In the records below, find the line containing "red bell [927,237,988,323]", then reproduce that line and every one after it to the end, exactly and alone.

::::::::::

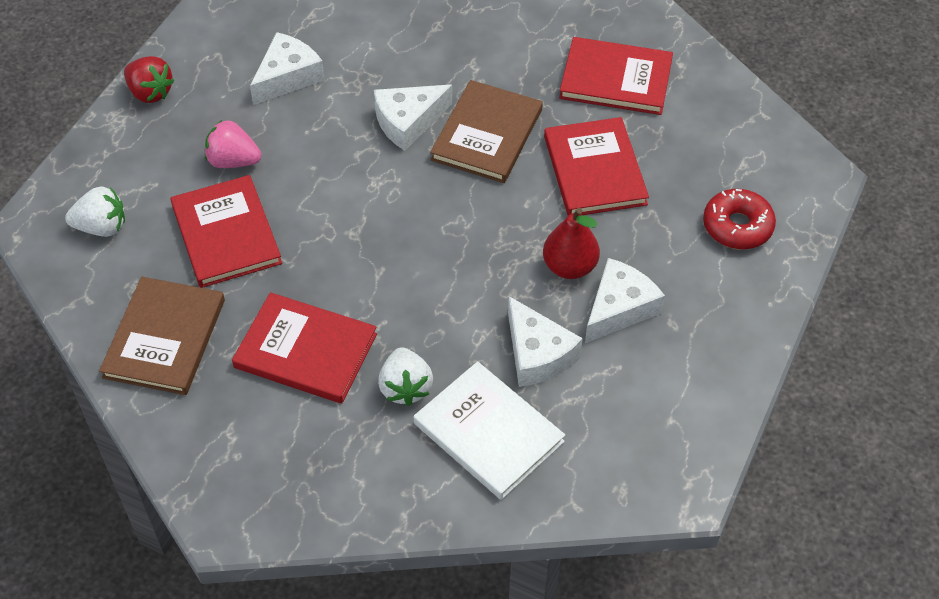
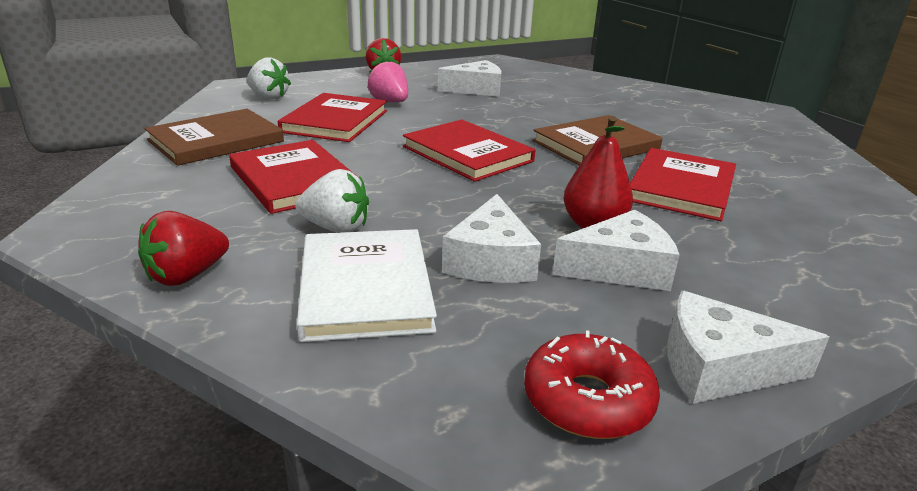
camera: 35 degrees right, 25 degrees down
white cheese [374,85,452,151] -> white cheese moved to [667,290,830,404]
white strawberry [378,347,433,406] -> white strawberry turned 105 degrees counterclockwise [295,169,369,233]
red book [559,37,673,115] -> red book moved to [403,120,535,182]
red donut [703,189,776,249] -> red donut moved to [524,330,660,439]
none -> red strawberry [138,211,229,286]

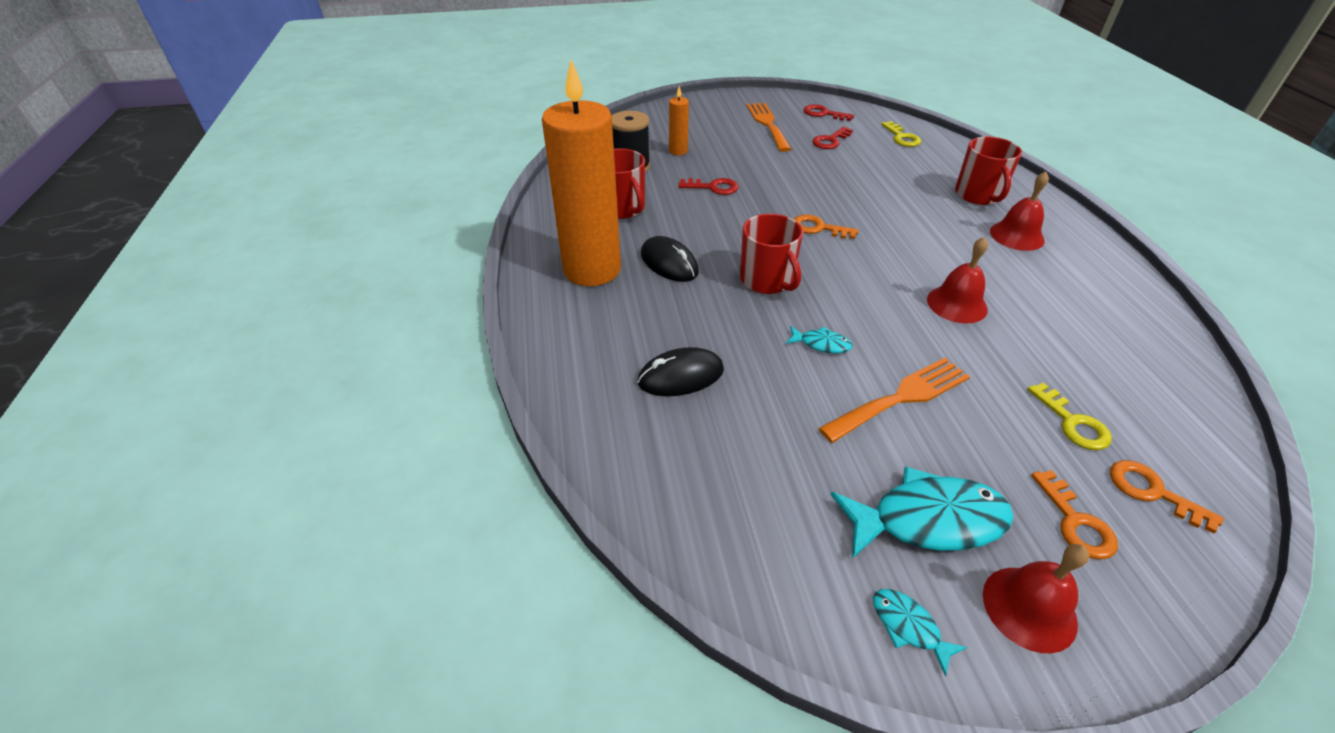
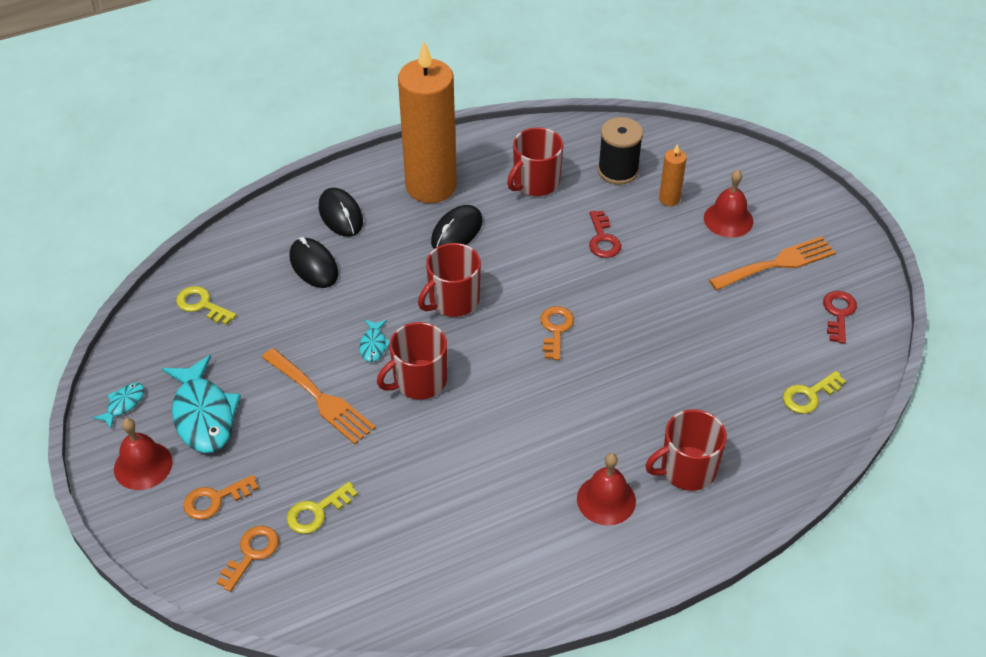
camera: 75 degrees right, 5 degrees up
red key [812,126,853,149] -> none
red bell [927,237,988,323] -> red bell moved to [704,170,753,238]
none -> yellow key [176,286,237,325]
none -> black mouse [318,188,363,237]
none -> red mug [377,322,447,400]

::::::::::

Task answer:
red bell [927,237,988,323] -> red bell moved to [704,170,753,238]
none -> yellow key [176,286,237,325]
none -> black mouse [318,188,363,237]
none -> red mug [377,322,447,400]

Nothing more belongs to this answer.